**Prompt**.
With pictures excluded, output exactly the lines that run from the first line of the data below through the line containing "moved | banana".

[Stored data entries]
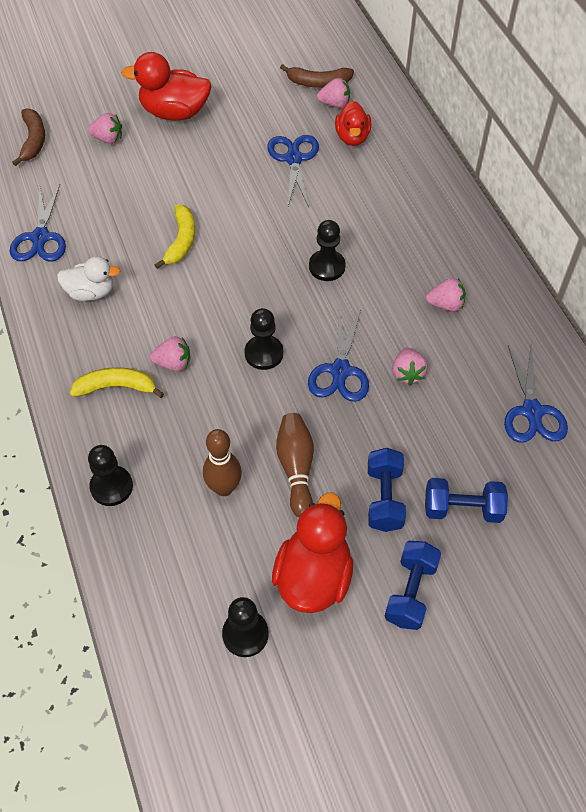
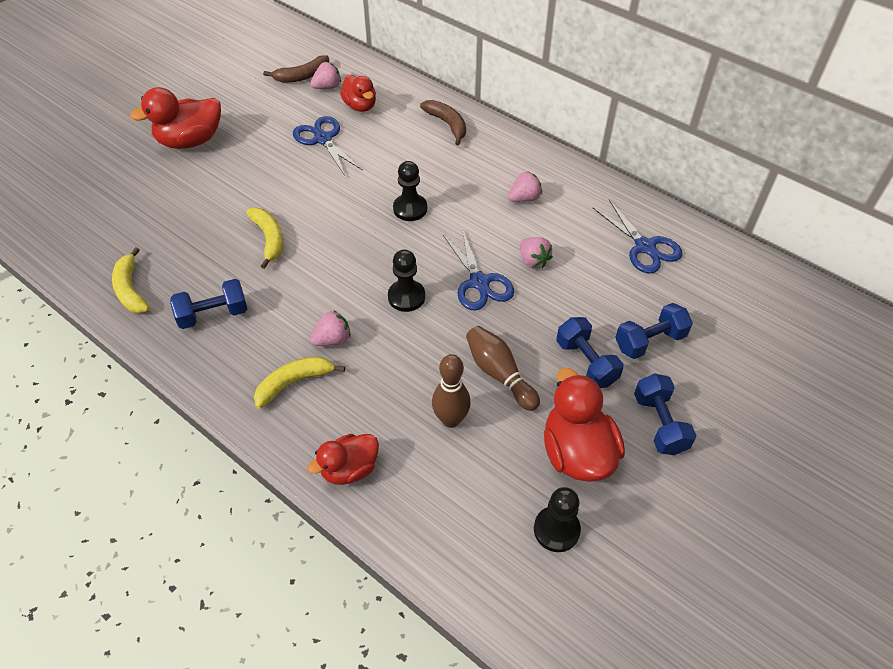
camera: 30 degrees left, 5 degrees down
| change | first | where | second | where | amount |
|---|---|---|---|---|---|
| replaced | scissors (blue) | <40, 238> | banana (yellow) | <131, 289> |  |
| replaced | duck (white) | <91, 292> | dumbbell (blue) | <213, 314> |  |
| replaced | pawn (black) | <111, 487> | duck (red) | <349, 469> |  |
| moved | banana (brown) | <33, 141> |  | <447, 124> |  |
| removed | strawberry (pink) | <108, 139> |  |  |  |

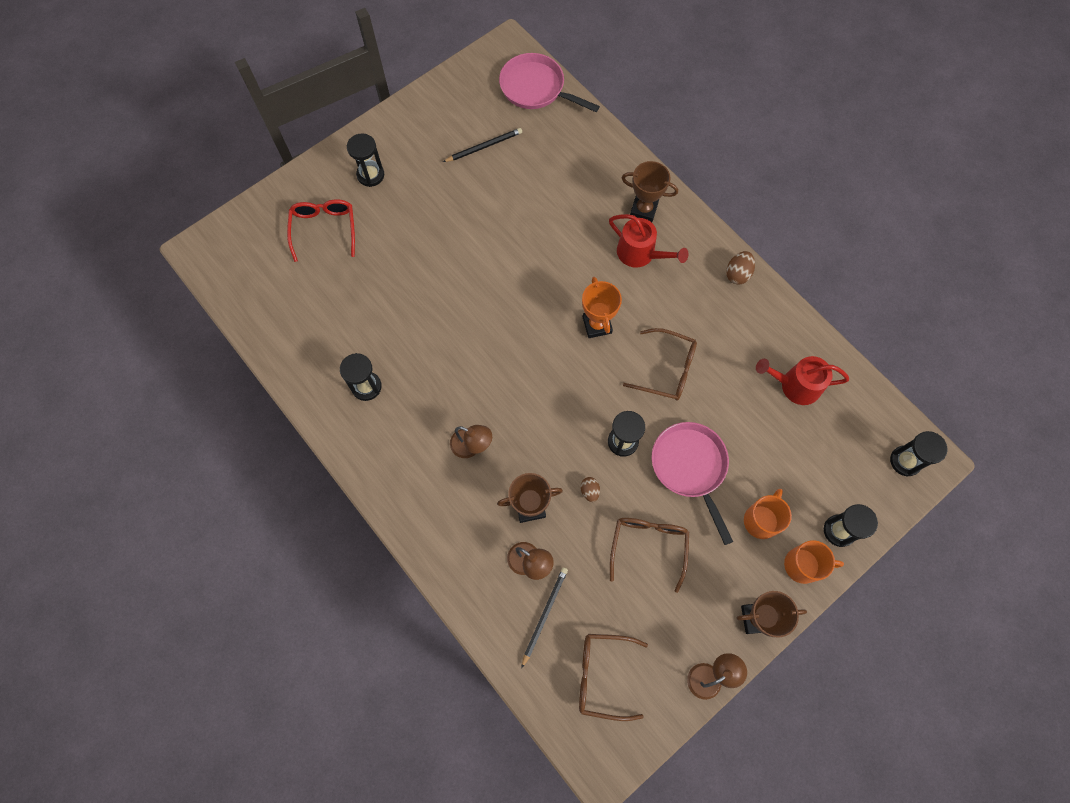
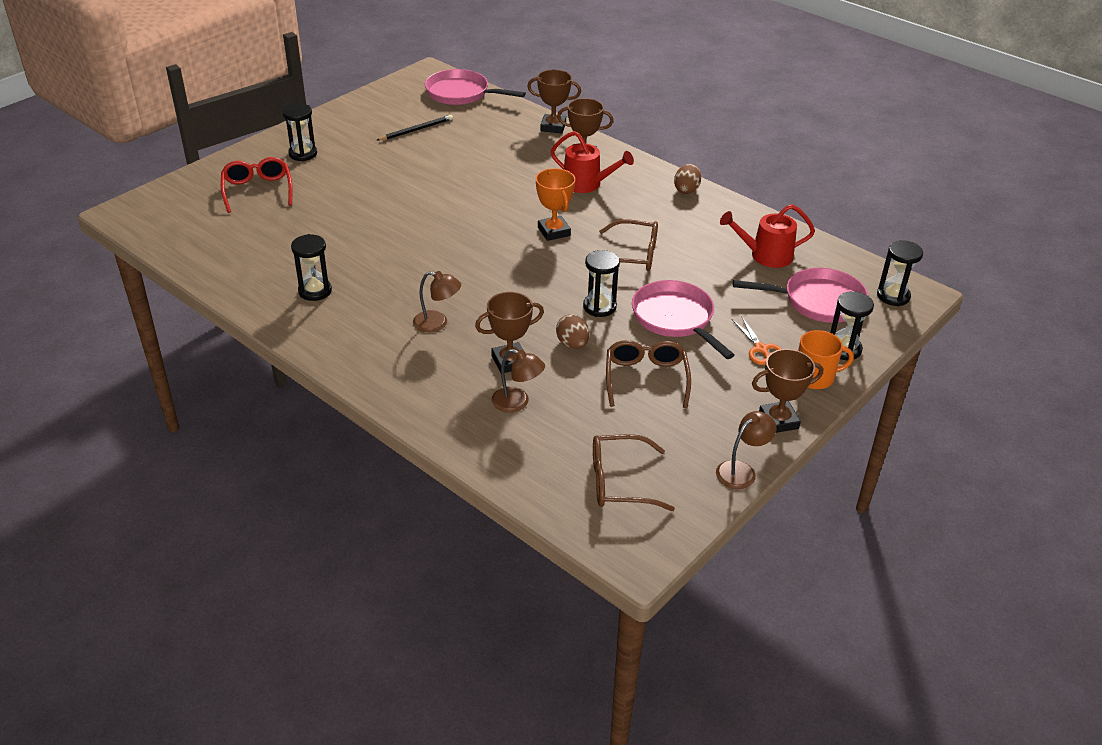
camera: 10 degrees left, 30 degrees down
| change | first | where | second | where | amount |
|---|---|---|---|---|---|
| added |  |  | trophy (brown) | <553, 127> |  |
| resized | egg (brown) | <589, 491> |  | <572, 344> | x1.51 |
| replaced | mug (orange) | <761, 520> | scissors (orange) | <761, 349> |  |
| added |  |  | pan (pink) | <818, 301> |  |
| removed | pencil (black) | <544, 615> |  |  |  |

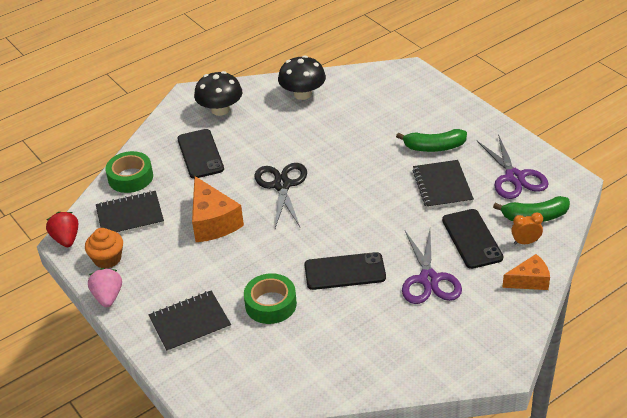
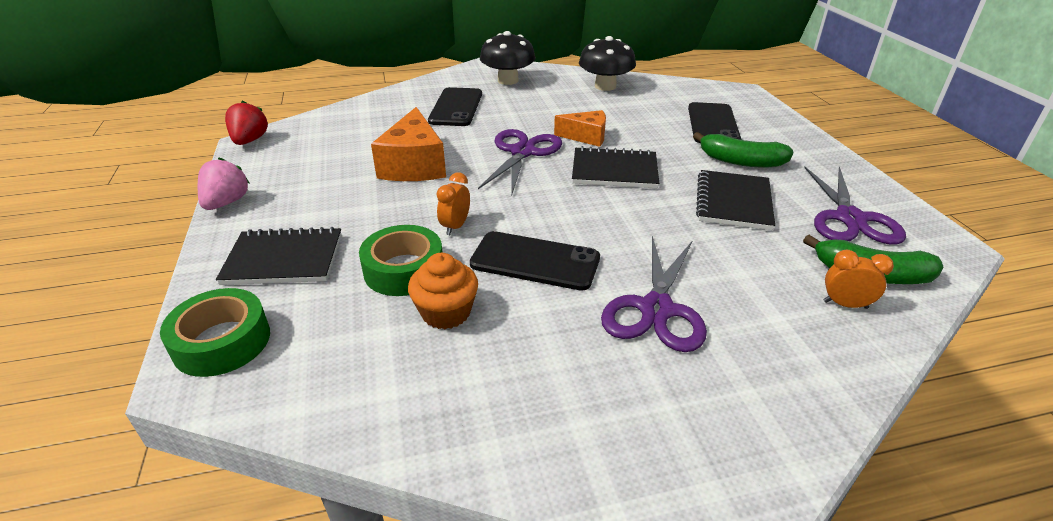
camera: 20 degrees right, 5 degrees down
| change | first | where | second | where | amount |
|---|---|---|---|---|---|
| moved | tape (green) | <130, 177> |  | <222, 342> |  |
| moved | cupcake (orange) | <107, 259> |  | <446, 312> |  |
| added |  |  | clock (orange) | <455, 226> |  |
| recoloured | scissors (black) | <282, 185> | scissors (purple) | <523, 152> |  |
| moved | cheese (orange) | <529, 281> |  | <586, 137> |  |
| moved | notebook (black) | <130, 216> |  | <614, 171> |  |
| moved | phone (black) | <472, 239> |  | <713, 124> |  |

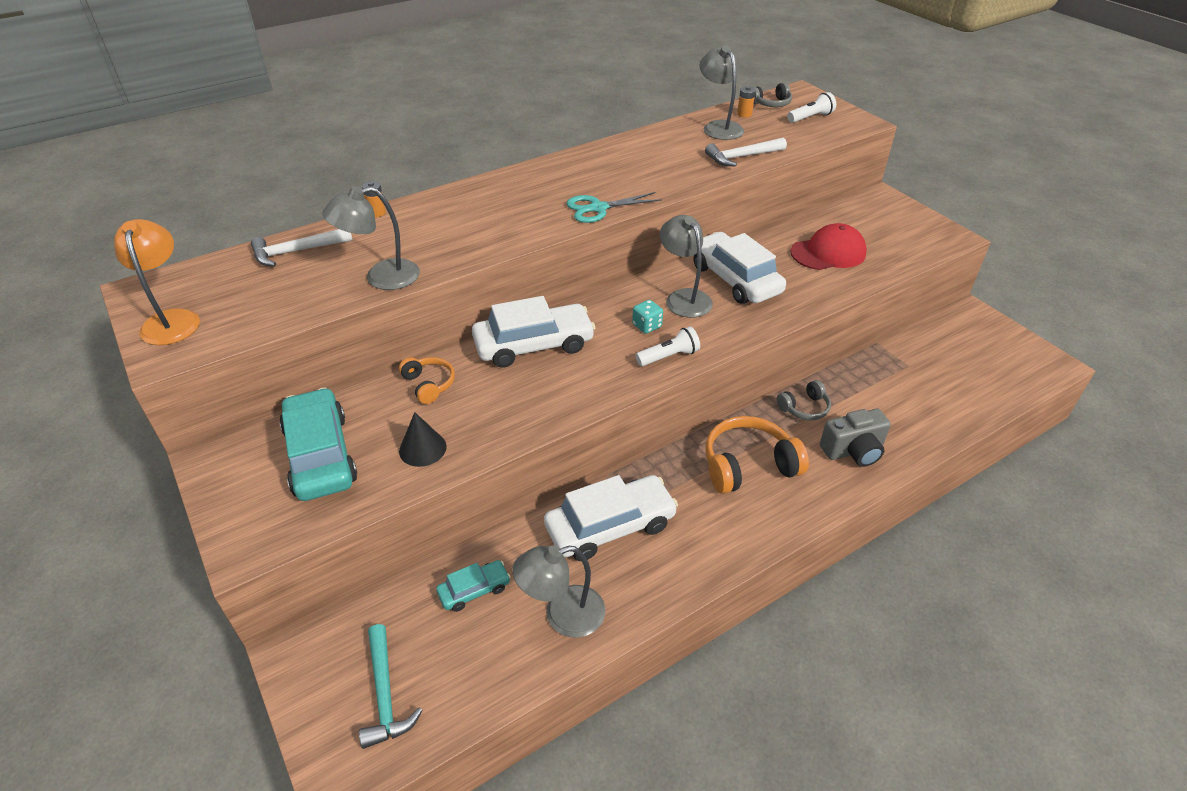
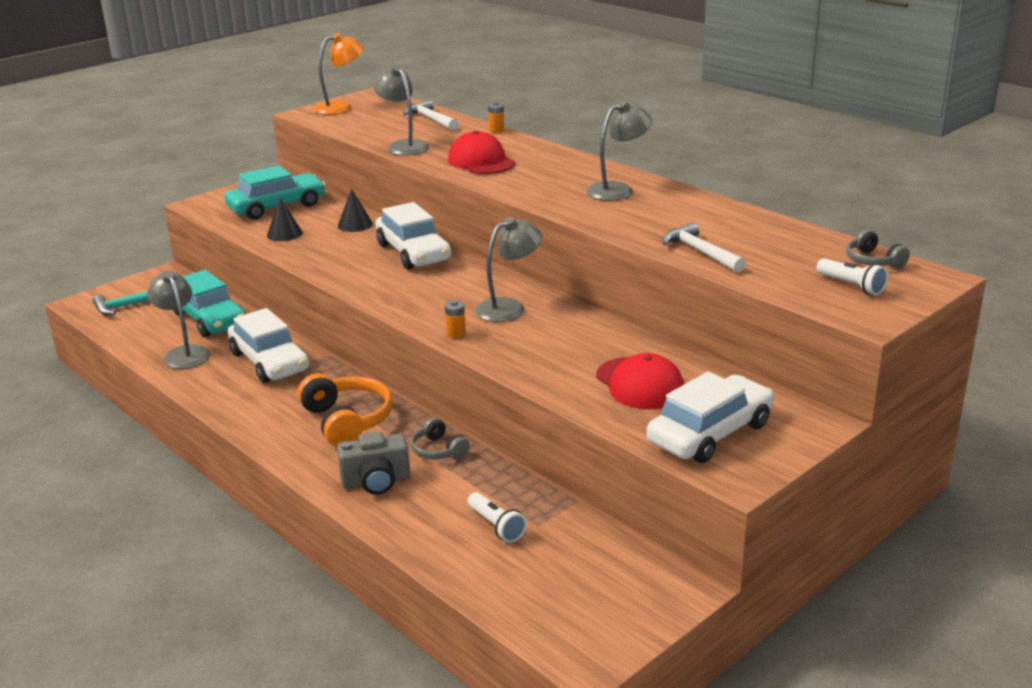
camera: 80 degrees right, 15 degrees down
| change | first | where | second | where | amount |
|---|---|---|---|---|---|
| resized | car (turquoise) | <474, 590> |  | <209, 319> | x1.94 |
| turned | camera (grey) | <853, 451> |  | <376, 482> | 75 degrees counterclockwise |
| replaced | headphones (orange) | <429, 384> | cone (black) | <355, 224> |  |
| moved | battery (orange) | <744, 114> |  | <456, 334> |  |
| added |  |  | cap (red) | <481, 161> |  |
| moved | flashlight (white) | <669, 356> |  | <496, 526> |  |
| moved | lamp (grey) | <718, 127> |  | <618, 189> |  |
| moved | car (white) | <735, 279> |  | <710, 433> |  |
| removed | scissors (turquoise) | <598, 208> |  |  |  |
| removed | dice (turquoise) | <647, 326> |  |  |  |

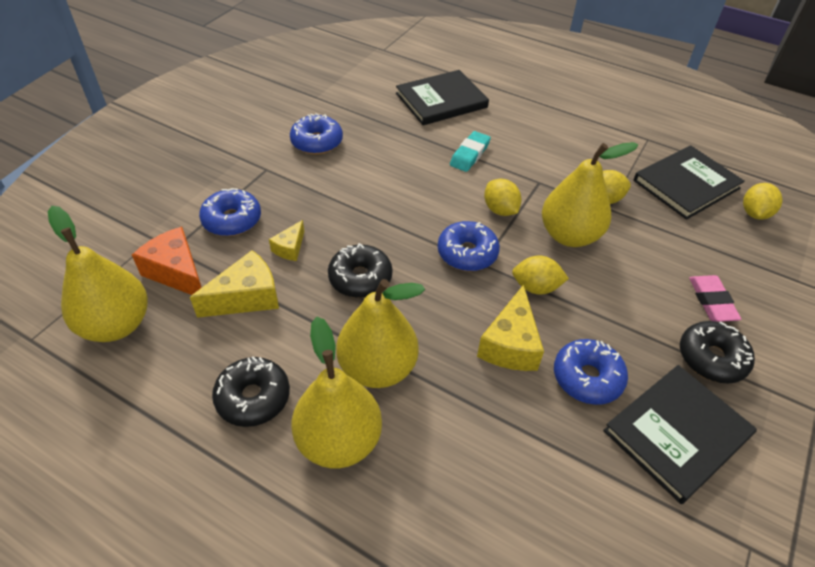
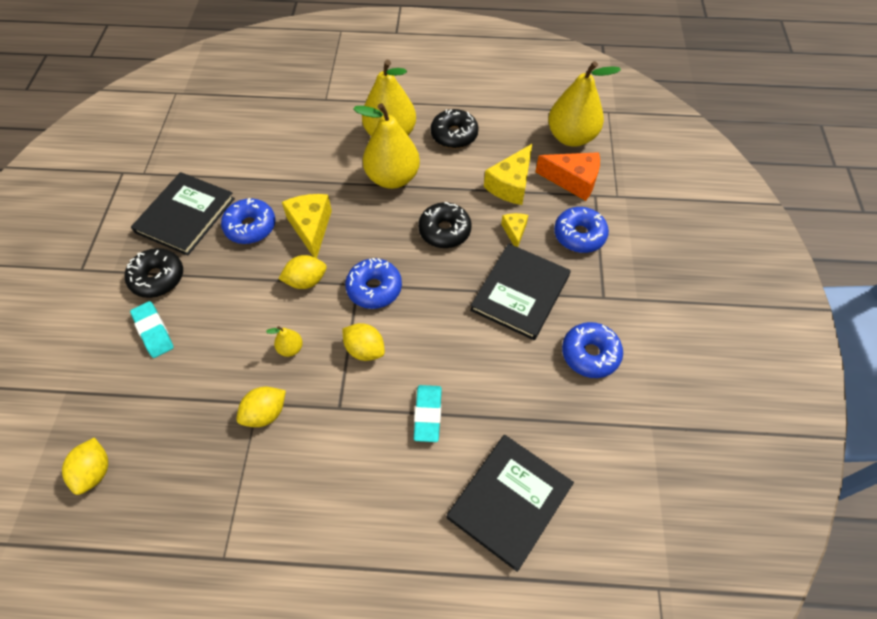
camera: 155 degrees right, 10 degrees up
| change | first | where | second | where | amount |
|---|---|---|---|---|---|
| recoloured | eraser (pink) | <711, 301> | eraser (turquoise) | <153, 331> |  |
| resized | pear (yellow) | <569, 235> |  | <290, 348> | x0.42 |
| moved | book (black) | <686, 184> |  | <520, 293> |  |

**Solution to this exercise**.
camera: 30 degrees left, 5 degrees down
| change | first | where | second | where | amount |
|---|---|---|---|---|---|
| replaced | scissors (blue) | <40, 238> | banana (yellow) | <131, 289> |  |
| replaced | duck (white) | <91, 292> | dumbbell (blue) | <213, 314> |  |
| replaced | pawn (black) | <111, 487> | duck (red) | <349, 469> |  |
| moved | banana (brown) | <33, 141> |  | <447, 124> |  |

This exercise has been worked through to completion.